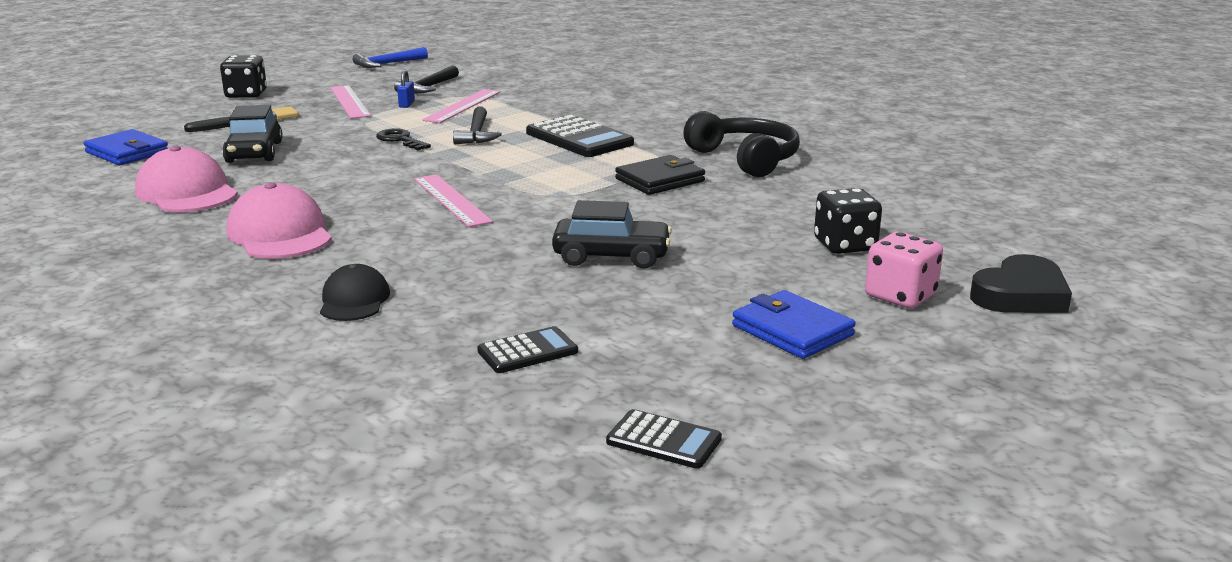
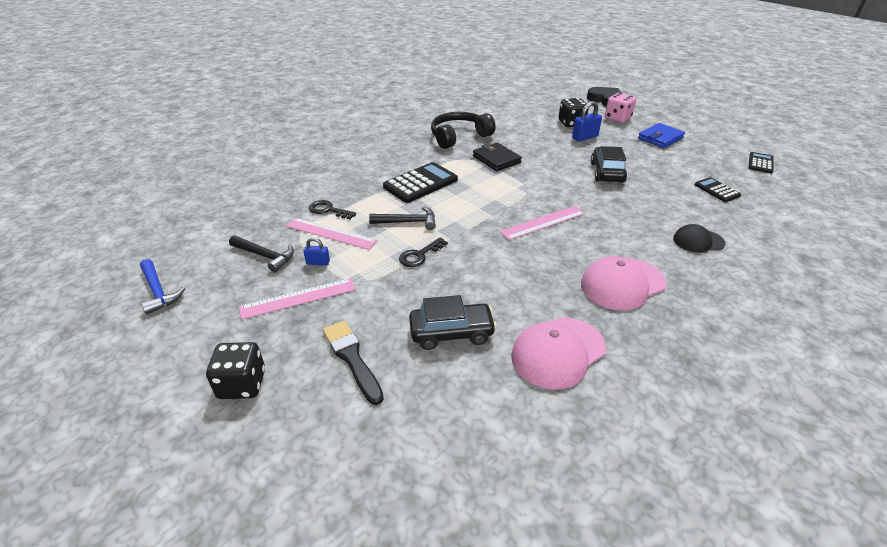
camera: 90 degrees left, 15 degrees up
(127, 152) = (453, 433): blue wallet -> none
(515, 102) = (328, 210): none -> black key
(772, 252) = (585, 137): none -> blue padlock

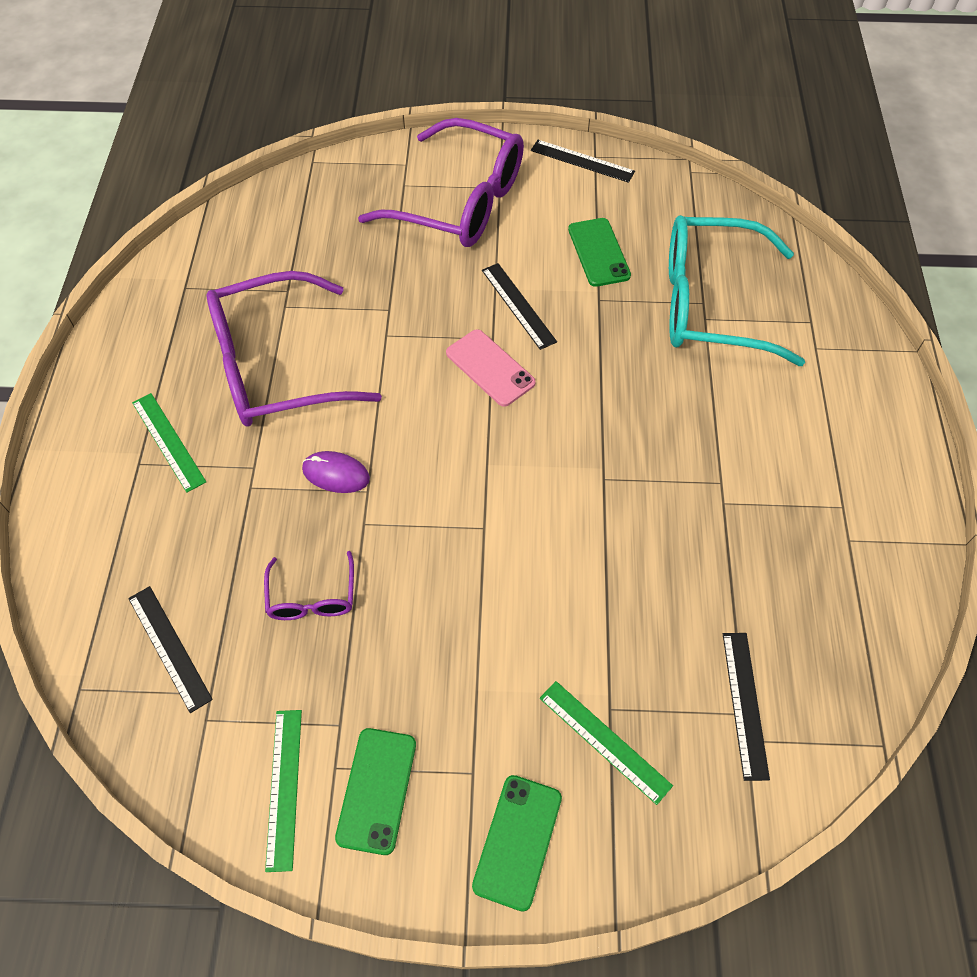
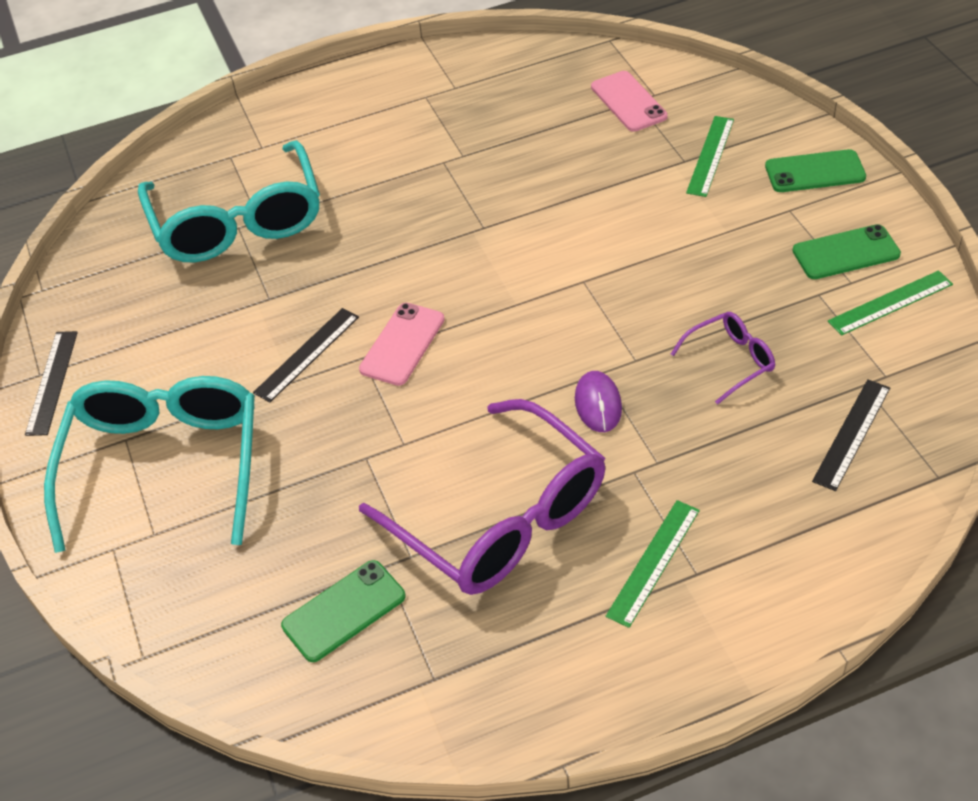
camera: 110 degrees left, 10 degrees down
(460, 202) = (165, 465): purple glasses -> turquoise glasses
(598, 252) = (200, 320): green phone -> green phone (344, 611)
(744, 704) = (628, 102): black ruler -> pink phone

━━━━━━━━━━━━━━━━

What you are asked to do:
Your reply should hold only the lines running from the one with "(772, 252) = (585, 137): none -> blue padlock" to the end of the data above, set down exactly, pictures omitted.

Task response:
(772, 252) = (585, 137): none -> blue padlock

camera: 110 degrees left, 10 degrees down
(460, 202) = (165, 465): purple glasses -> turquoise glasses
(598, 252) = (200, 320): green phone -> green phone (344, 611)
(744, 704) = (628, 102): black ruler -> pink phone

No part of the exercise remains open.